Goal of the exercise: Whenever a line below mentions the word "none", that line should be copied.
---------------
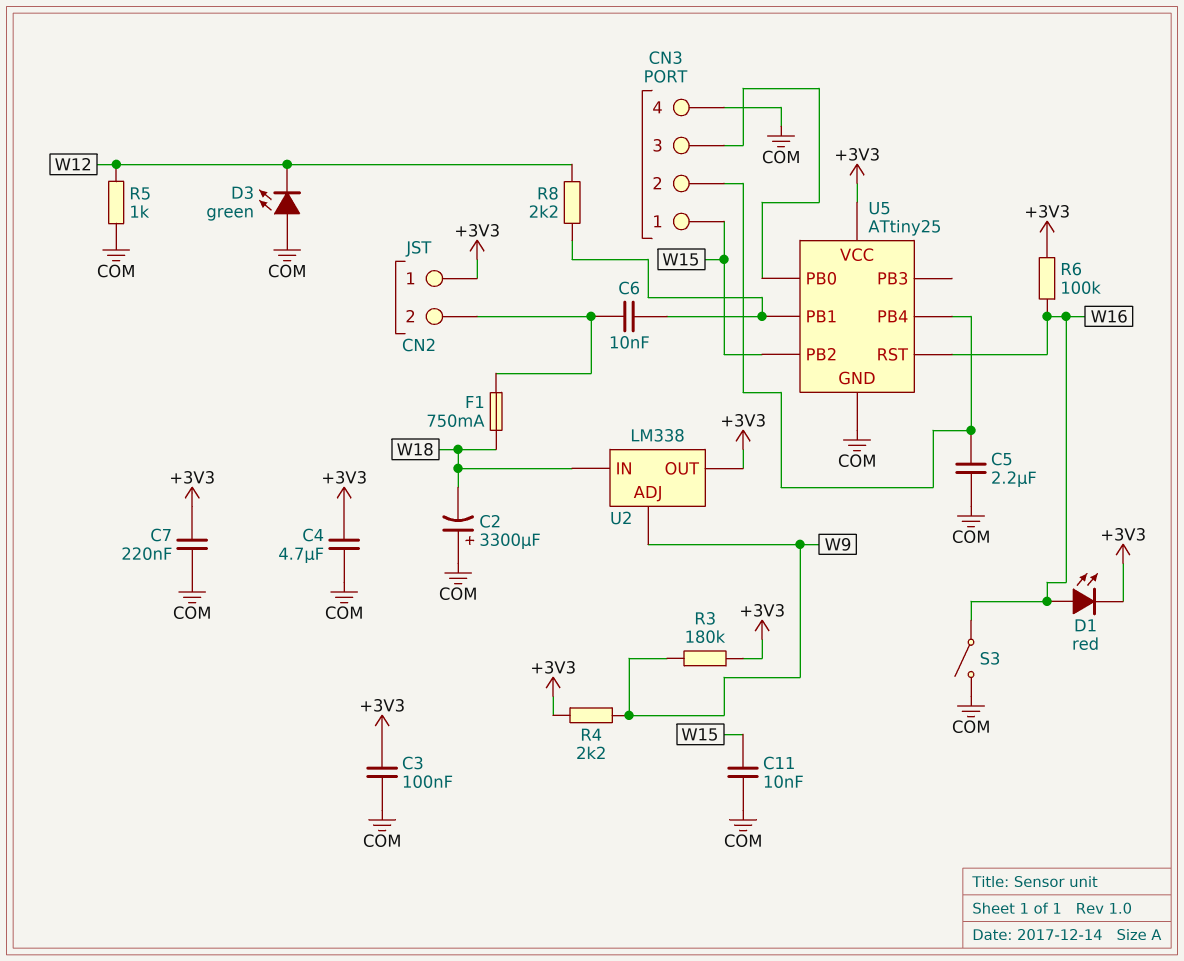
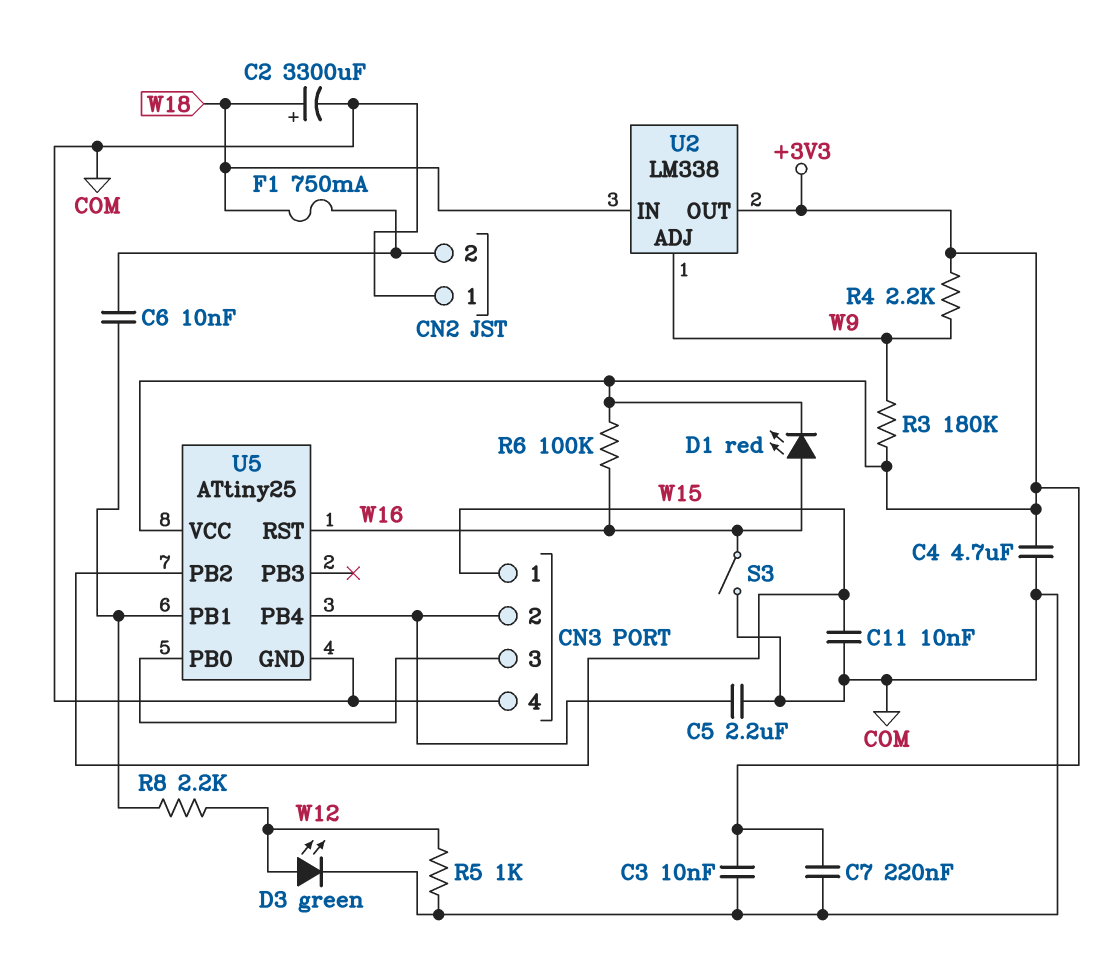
C2: 3300uF (plus COM, minus W18) -> 3300uF (plus W18, minus COM)
C3: 100nF (+3V3, COM) -> 10nF (+3V3, COM)
CN2 pin 1: +3V3 -> COM
D3: LED green (A COM, K W12) -> LED green (A W12, K COM)

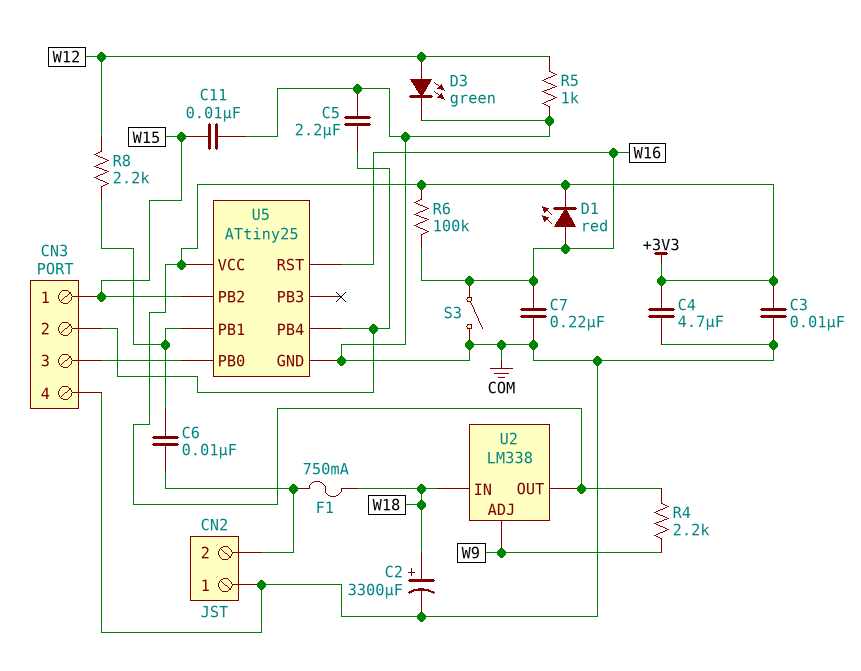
C7: 220nF (+3V3, COM) -> 220nF (COM, W16)
R3: 180k (+3V3, W9) -> none

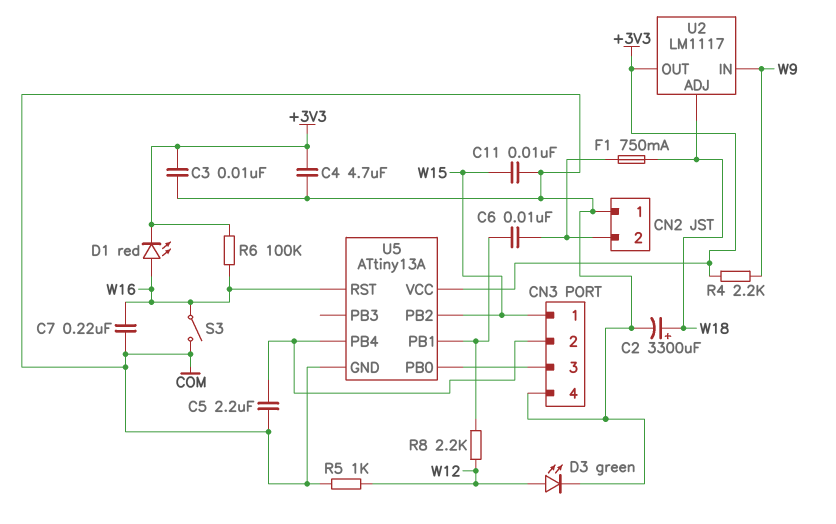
U2: LM338 -> LM1117
U2 pin ADJ: W9 -> W18
U2 pin IN: W18 -> W9
U5: ATtiny25 -> ATtiny13A

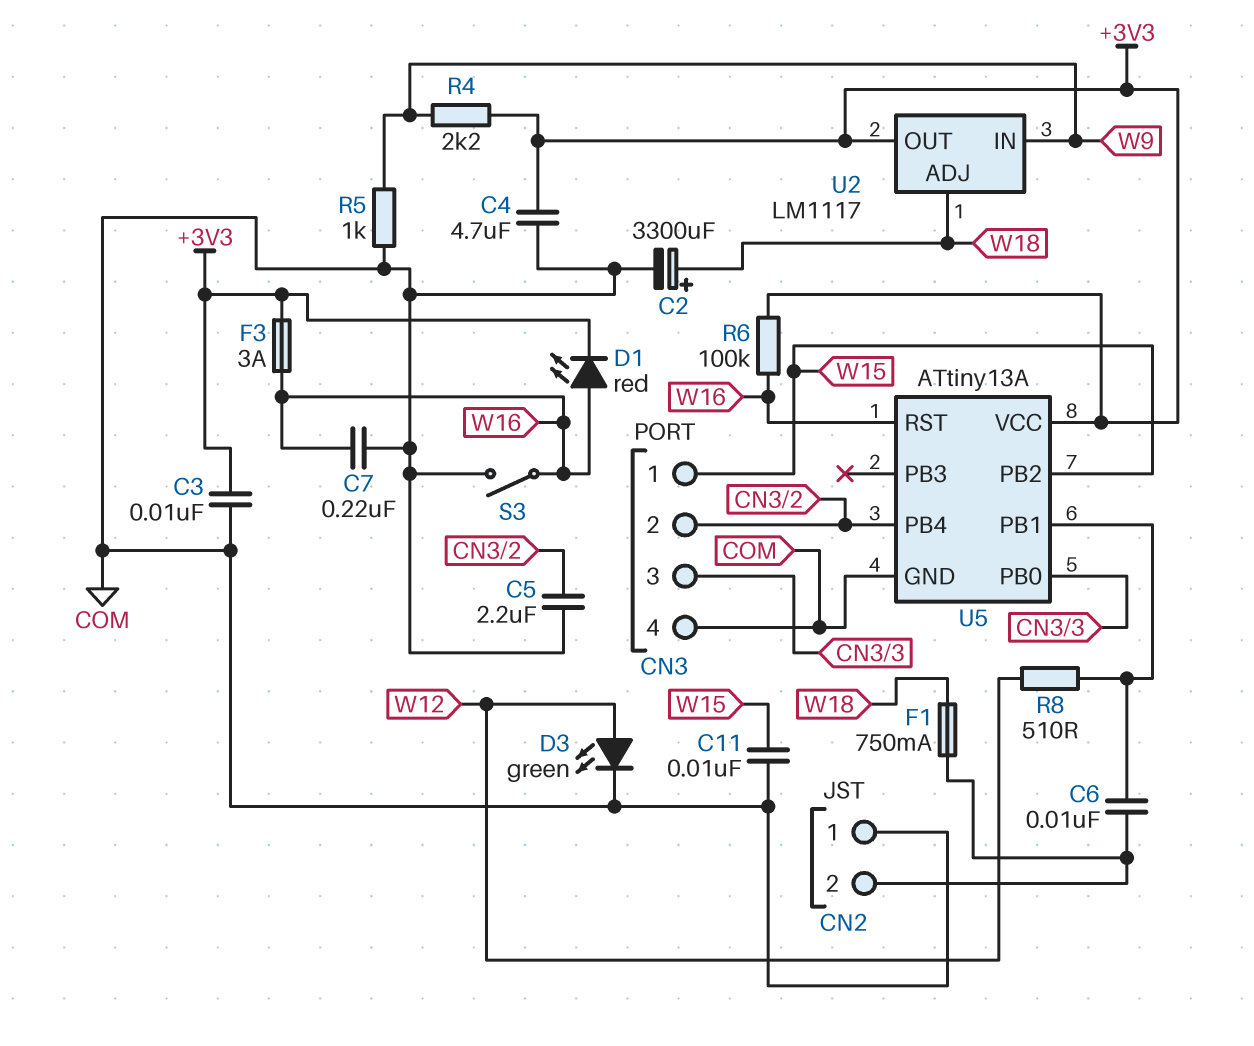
F3: none -> 3A (+3V3, W16)
R5: 1k (COM, W12) -> 1k (COM, W9)
R8: 2.2k (U5/PB1, W12) -> 510 (U5/PB1, W12)

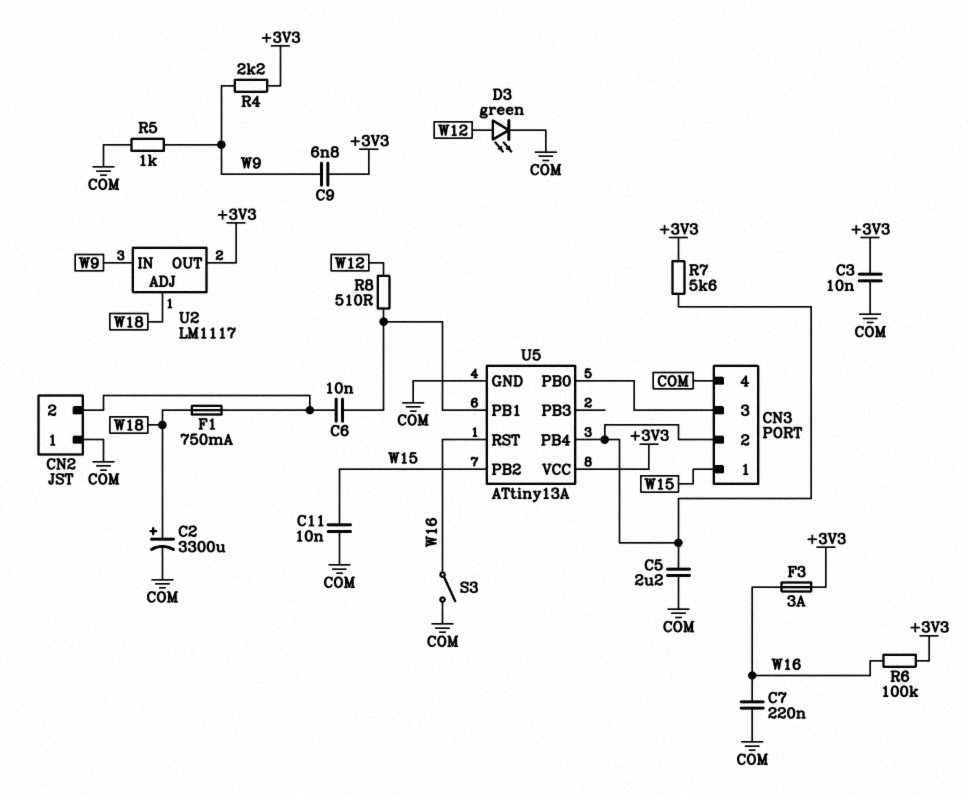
C4: 4.7uF (+3V3, COM) -> none
C9: none -> 6.8nF (+3V3, W9)
D1: LED red (A W16, K +3V3) -> none
R7: none -> 5.6k (+3V3, CN3/2)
---------------
Result:
R3: 180k (+3V3, W9) -> none
F3: none -> 3A (+3V3, W16)
C4: 4.7uF (+3V3, COM) -> none
C9: none -> 6.8nF (+3V3, W9)
D1: LED red (A W16, K +3V3) -> none
R7: none -> 5.6k (+3V3, CN3/2)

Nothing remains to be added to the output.